====== Data records ======

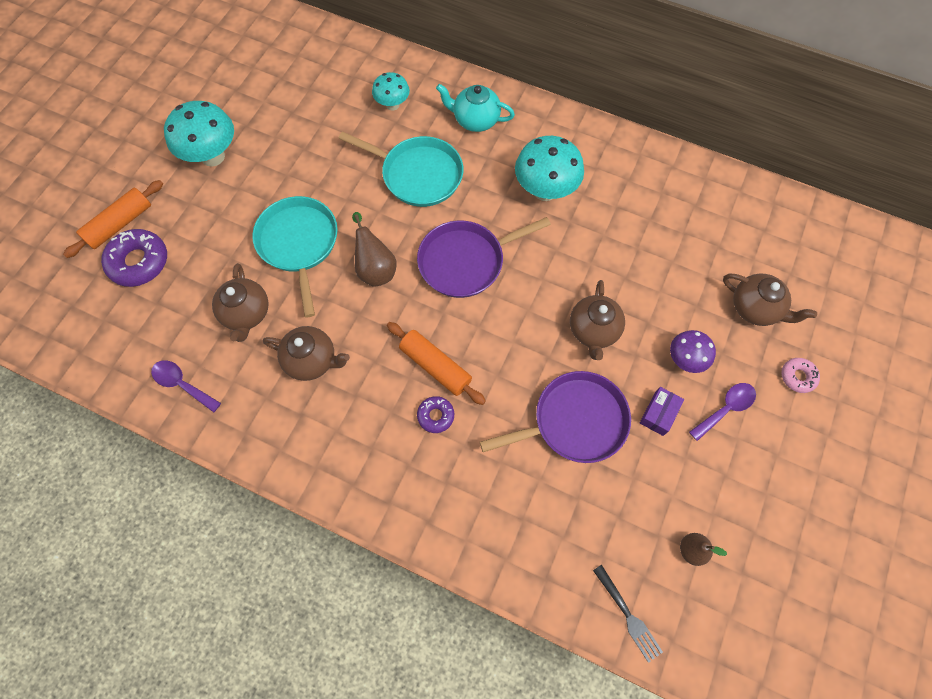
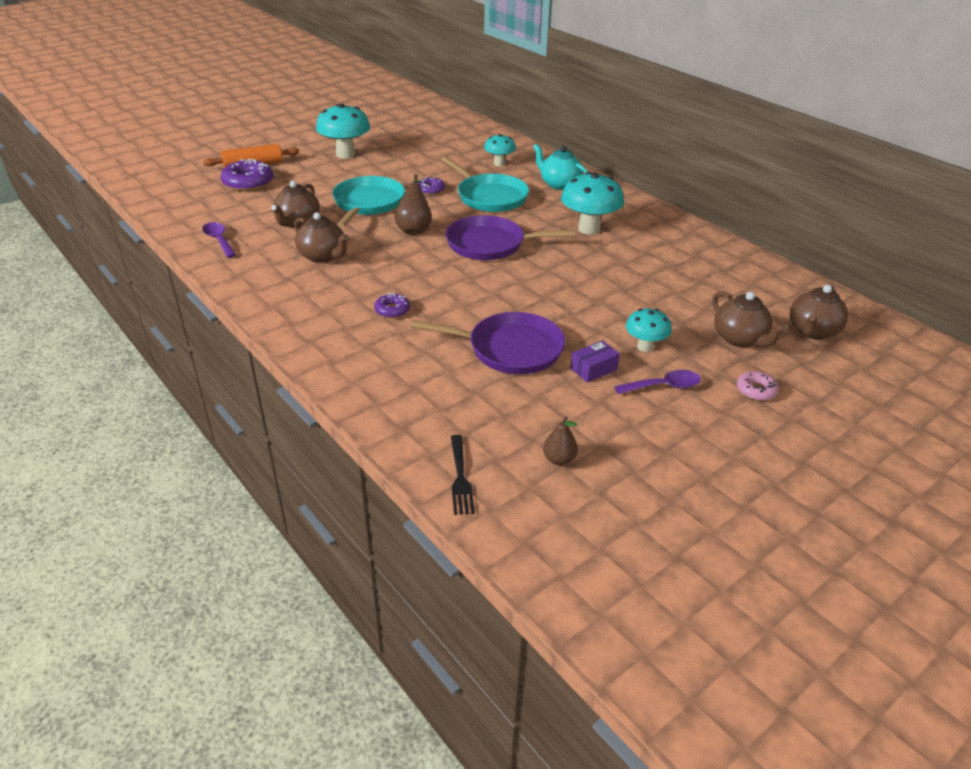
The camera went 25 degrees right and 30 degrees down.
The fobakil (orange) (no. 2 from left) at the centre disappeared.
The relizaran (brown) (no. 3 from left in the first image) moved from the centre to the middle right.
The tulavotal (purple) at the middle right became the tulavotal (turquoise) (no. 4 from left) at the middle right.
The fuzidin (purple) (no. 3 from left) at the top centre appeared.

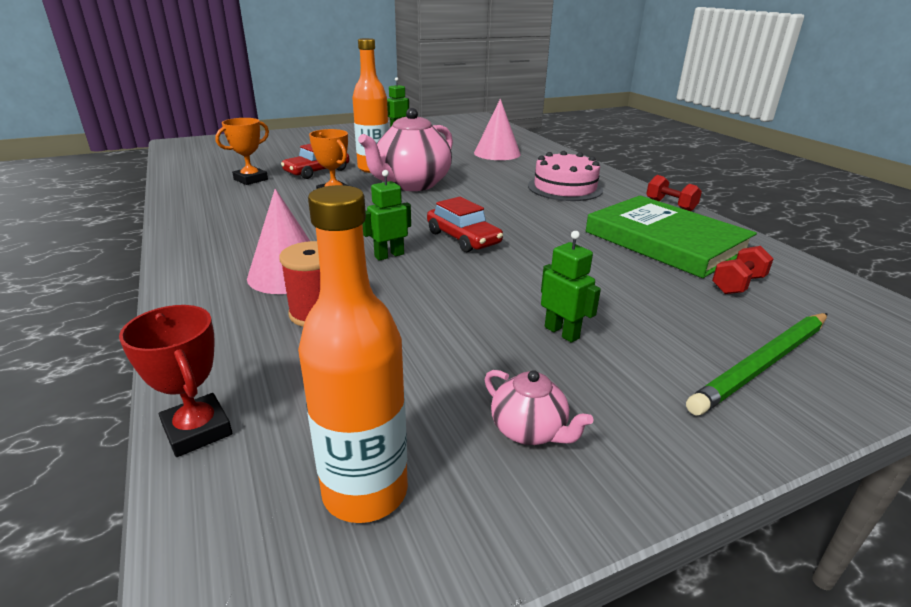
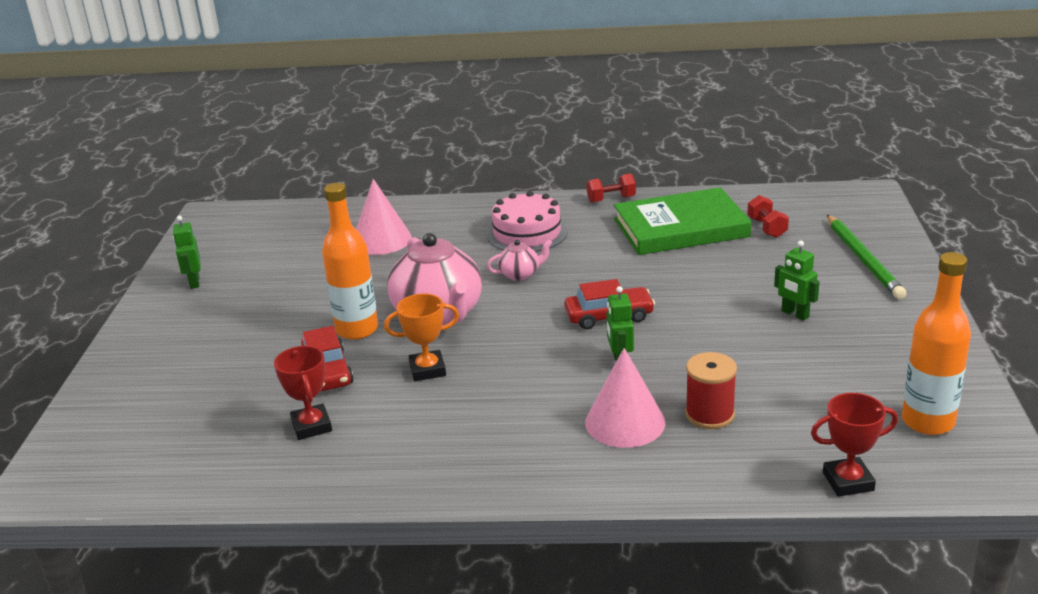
The camera went 60 degrees left and 0 degrees up.
The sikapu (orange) (no. 1 from left) at the top left became the sikapu (red) (no. 1 from left) at the middle left.
The relizaran (pink) (no. 2 from left) moved from the bottom centre to the centre.
The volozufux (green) (no. 3 from left) at the centre turned 120 degrees counterclockwise.

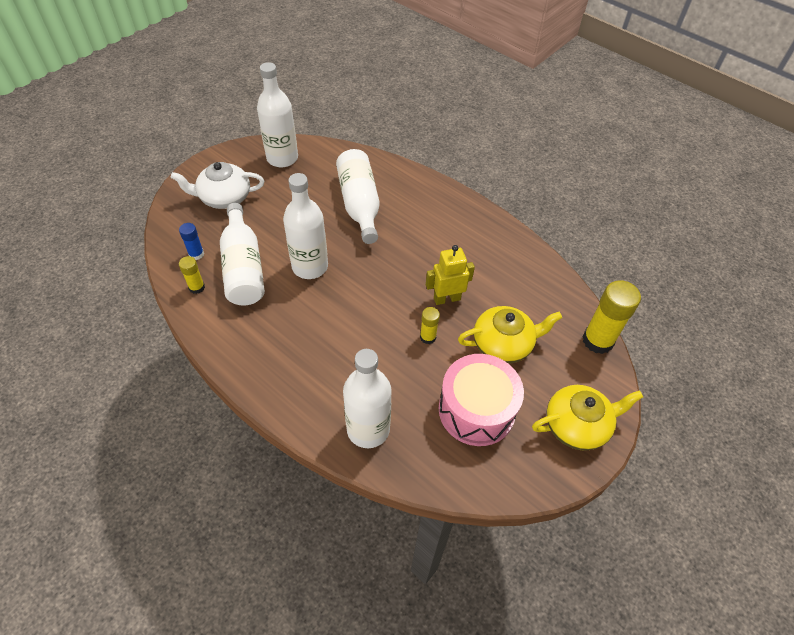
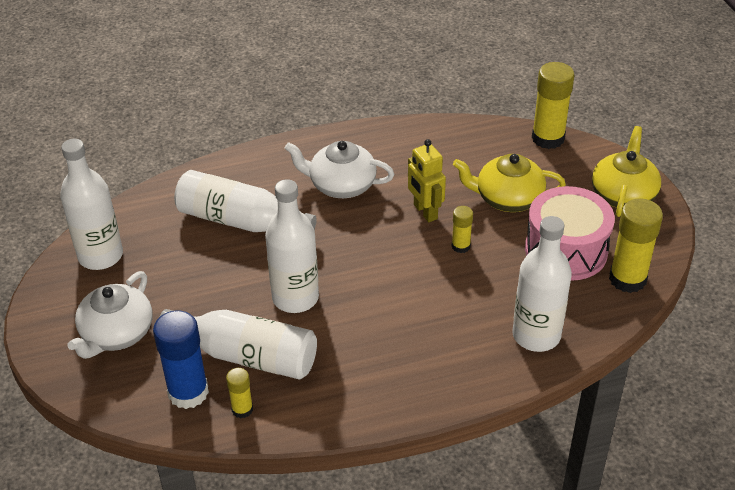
The camera went 55 degrees left and 10 degrees down.
The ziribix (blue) at the middle left changed to 1.91 times the size.
The volozufux (yellow) at the centre turned 45 degrees counterclockwise.
The relizaran (yellow) (no. 1 from left) at the centre turned 105 degrees counterclockwise.
The relizaran (white) (no. 2 from left) at the centre appeared.
The ziribix (yellow) (no. 4 from left) at the middle right appeared.

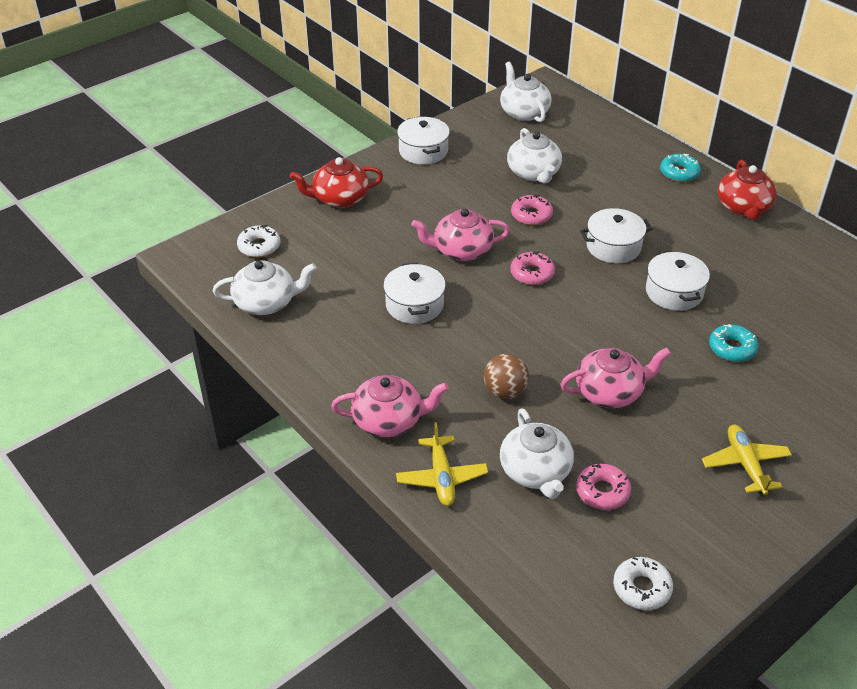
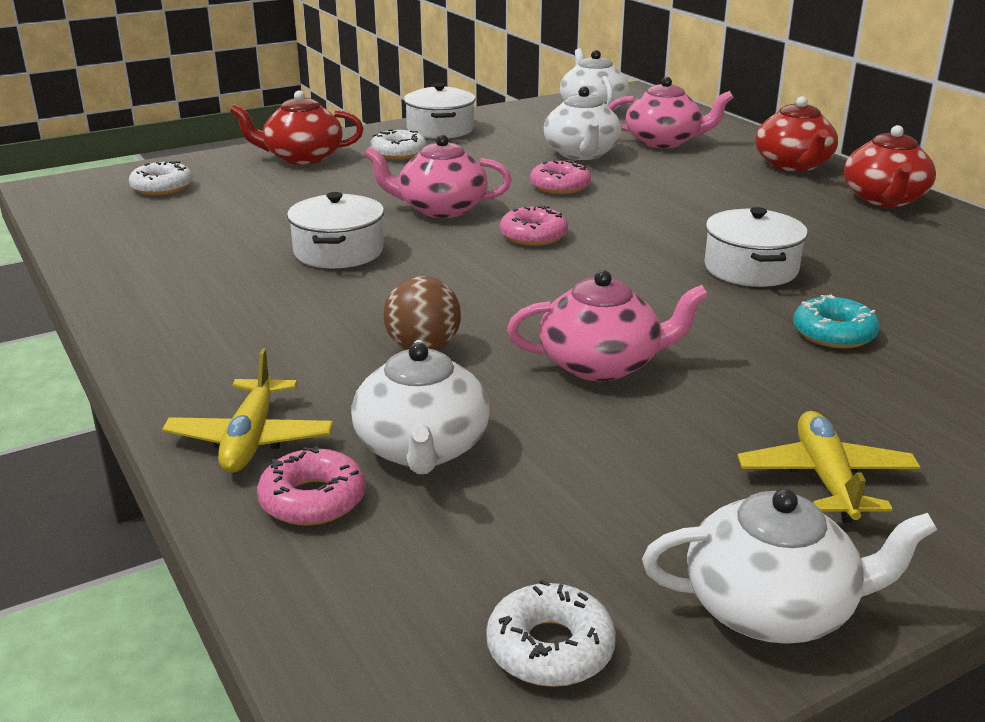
The camera went 10 degrees right and 15 degrees down.
The relizaran (white) (no. 1 from left in the first image) moved from the middle left to the bottom right.
The relizaran (pink) (no. 1 from left in the first image) moved from the centre to the top right.
The fuzidin (pink) (no. 3 from left in the first image) moved from the bottom right to the bottom left.
The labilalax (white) (no. 3 from left) at the middle right disappeared.
The fuzidin (turquoise) (no. 1 from left) at the top right was replaced by the relizaran (red) (no. 2 from left) at the top right.
The fuzidin (white) (no. 2 from left) at the top centre appeared.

======

(Task instructions) All that is wanted is the stretch of lines above from the one containing "The camera went 10" through the one containing "The relizaran (pink) (no. 1", duplicated exactly.

(Result)
The camera went 10 degrees right and 15 degrees down.
The relizaran (white) (no. 1 from left in the first image) moved from the middle left to the bottom right.
The relizaran (pink) (no. 1 from left in the first image) moved from the centre to the top right.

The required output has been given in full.